[Image sets with object changes]
══════════
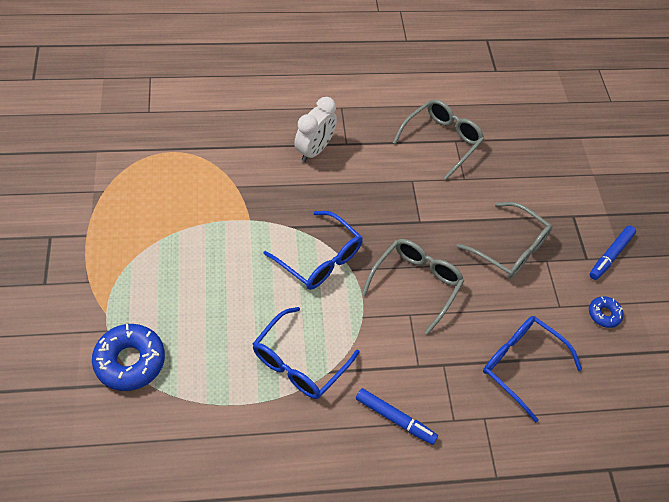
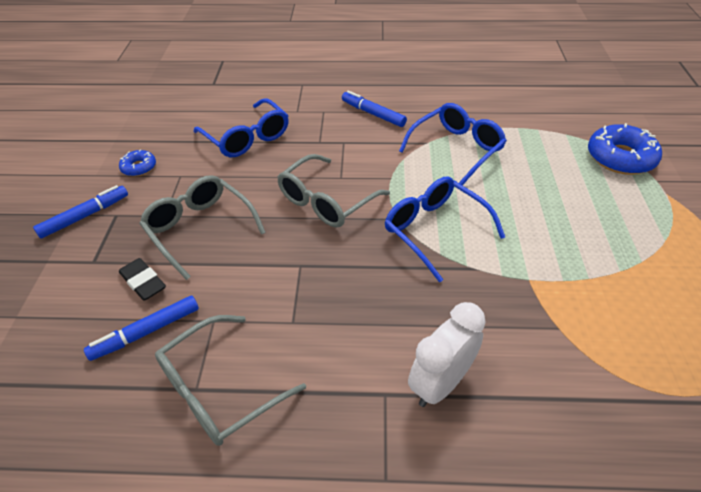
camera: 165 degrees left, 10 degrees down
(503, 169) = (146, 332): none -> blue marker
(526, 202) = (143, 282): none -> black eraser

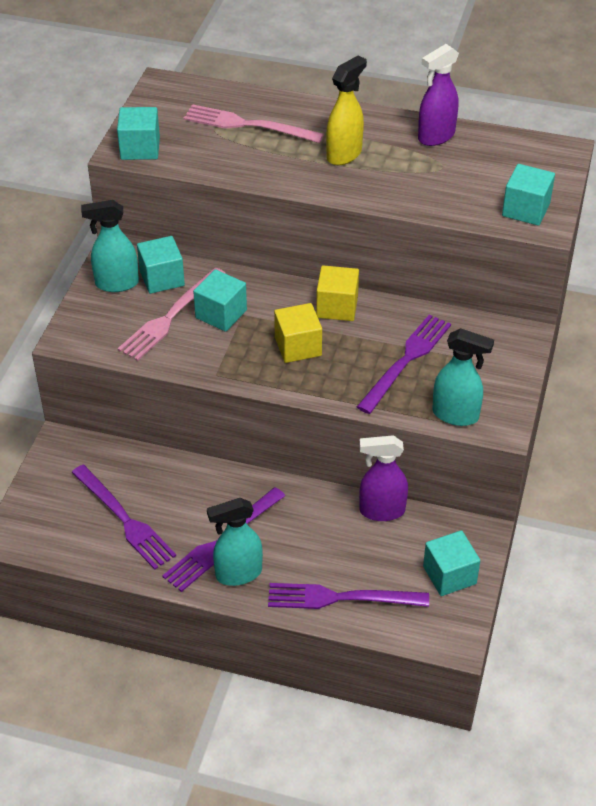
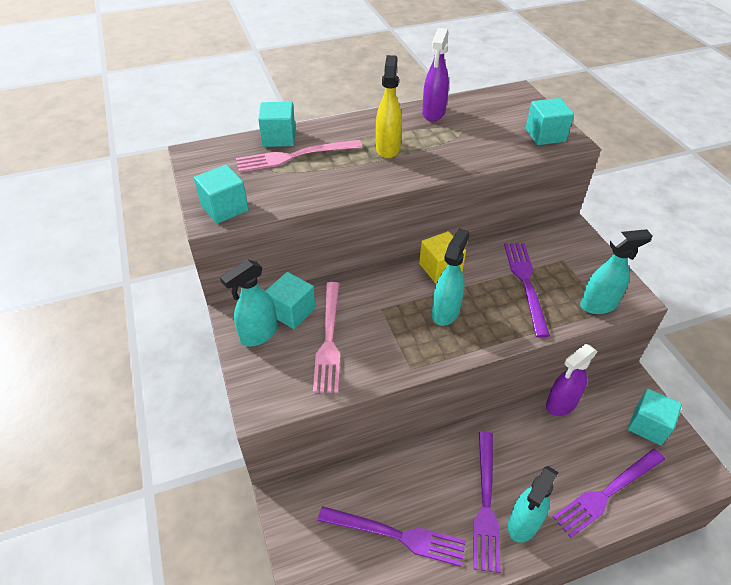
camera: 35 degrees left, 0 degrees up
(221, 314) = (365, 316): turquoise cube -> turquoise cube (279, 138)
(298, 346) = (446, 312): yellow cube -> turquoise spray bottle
══════════
Exercise requirements >> Output the line bearing "(221, 314) = (365, 316): turquoise" along with all the lines after it through the end of the entries, exactly, and no other lines.

Exercise result >>
(221, 314) = (365, 316): turquoise cube -> turquoise cube (279, 138)
(298, 346) = (446, 312): yellow cube -> turquoise spray bottle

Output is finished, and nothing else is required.